Exercise prompt:
Locate all lines in the data below that hold "brown" and show them.

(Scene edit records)
########
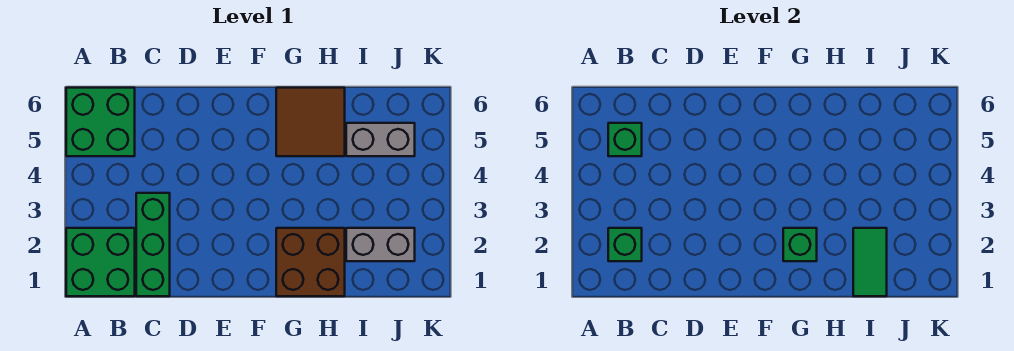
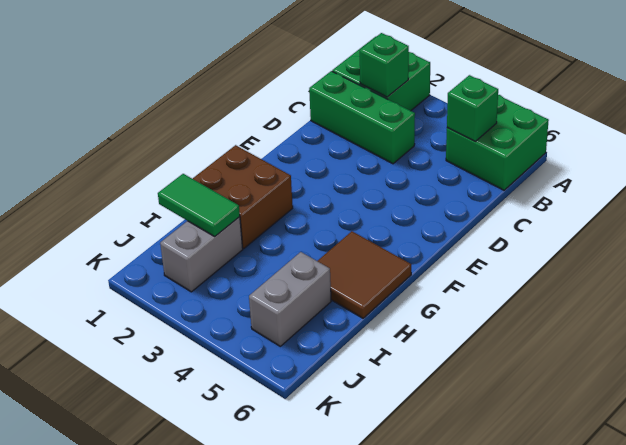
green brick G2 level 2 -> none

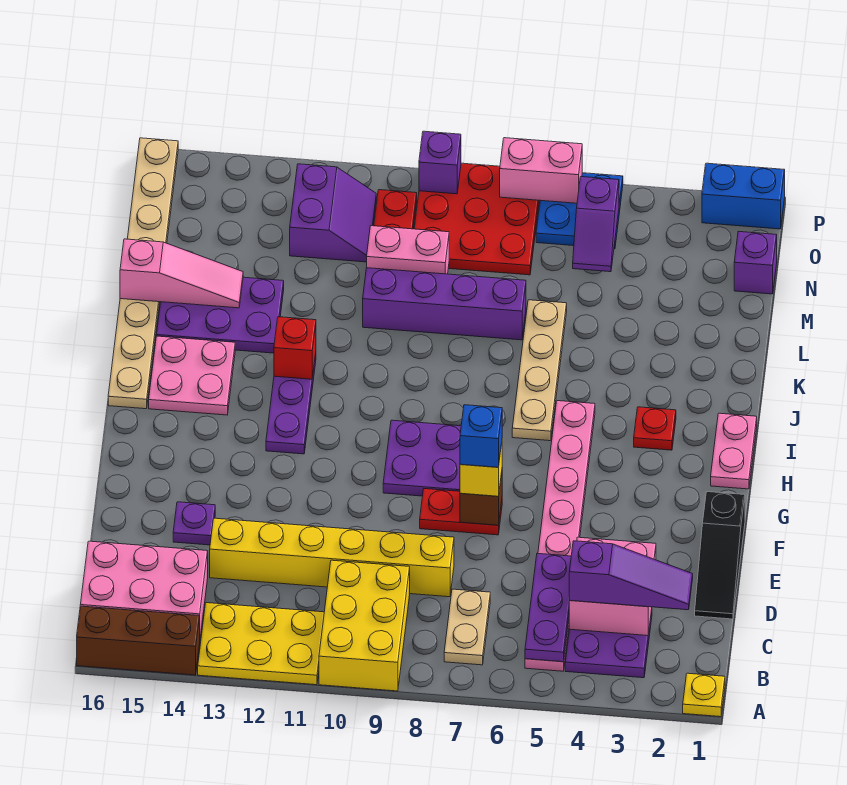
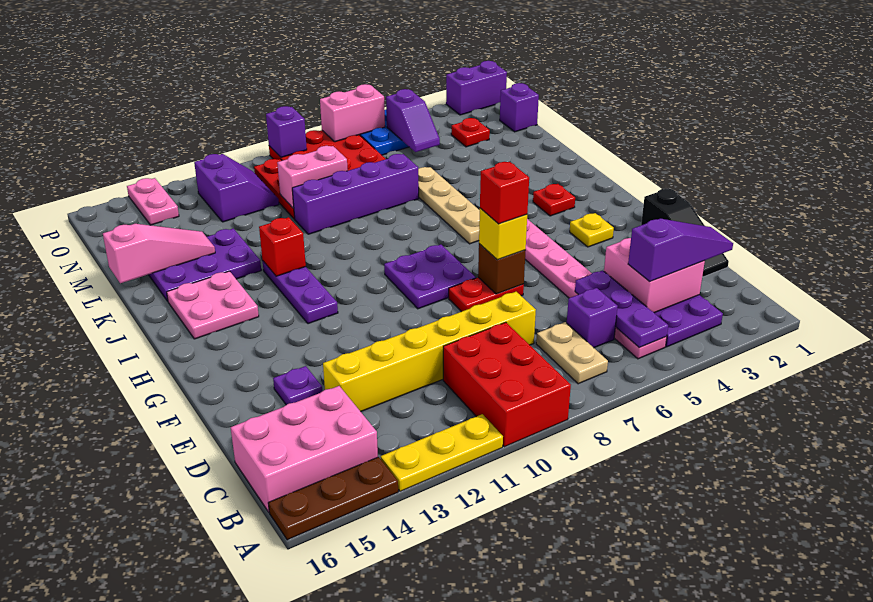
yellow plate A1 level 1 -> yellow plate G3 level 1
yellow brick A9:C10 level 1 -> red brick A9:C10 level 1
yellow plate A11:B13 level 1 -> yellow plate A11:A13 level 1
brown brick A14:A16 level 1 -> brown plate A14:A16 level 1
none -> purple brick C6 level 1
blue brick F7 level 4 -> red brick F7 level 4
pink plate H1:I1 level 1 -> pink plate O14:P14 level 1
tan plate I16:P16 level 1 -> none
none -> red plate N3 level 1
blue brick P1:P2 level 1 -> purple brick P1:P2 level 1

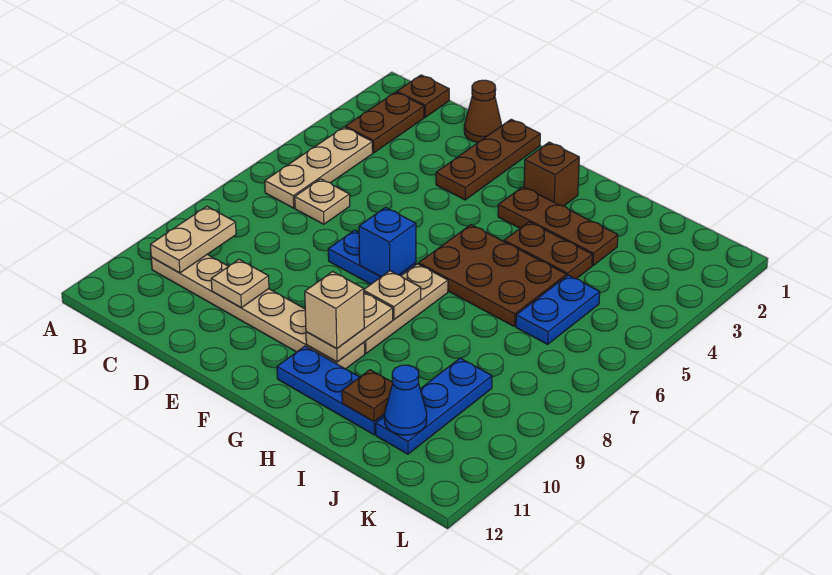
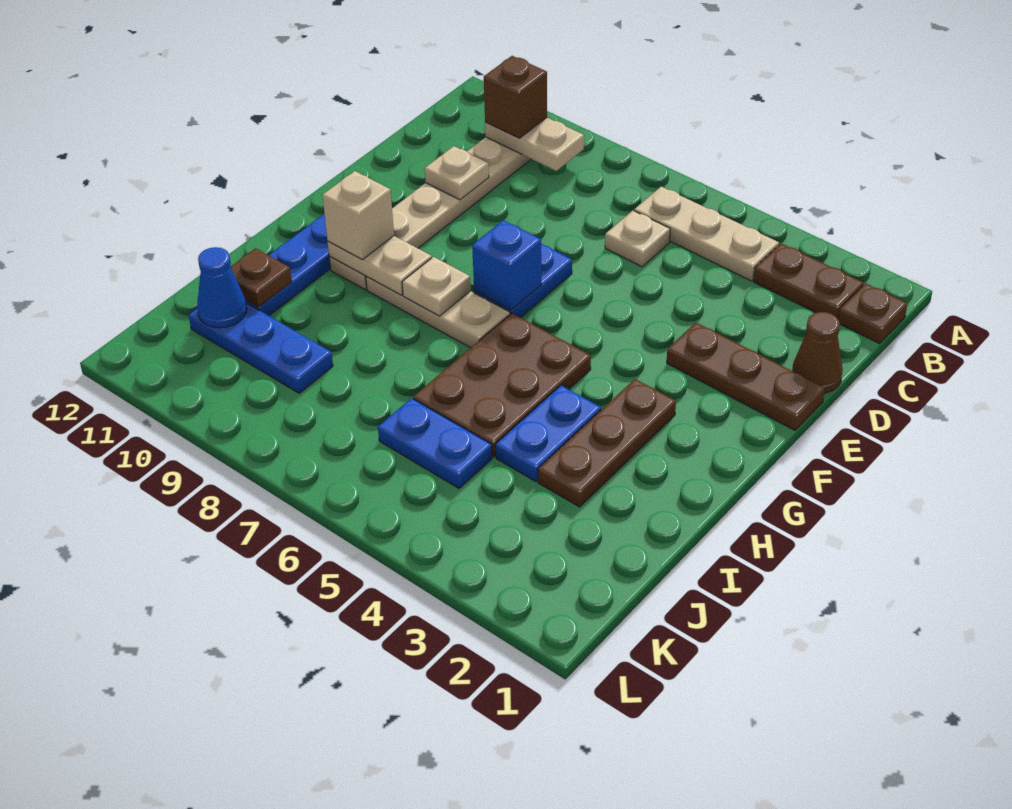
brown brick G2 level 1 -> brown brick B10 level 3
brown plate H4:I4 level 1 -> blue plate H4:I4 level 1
########
The completed task:
brown brick A14:A16 level 1 -> brown plate A14:A16 level 1
brown brick G2 level 1 -> brown brick B10 level 3
brown plate H4:I4 level 1 -> blue plate H4:I4 level 1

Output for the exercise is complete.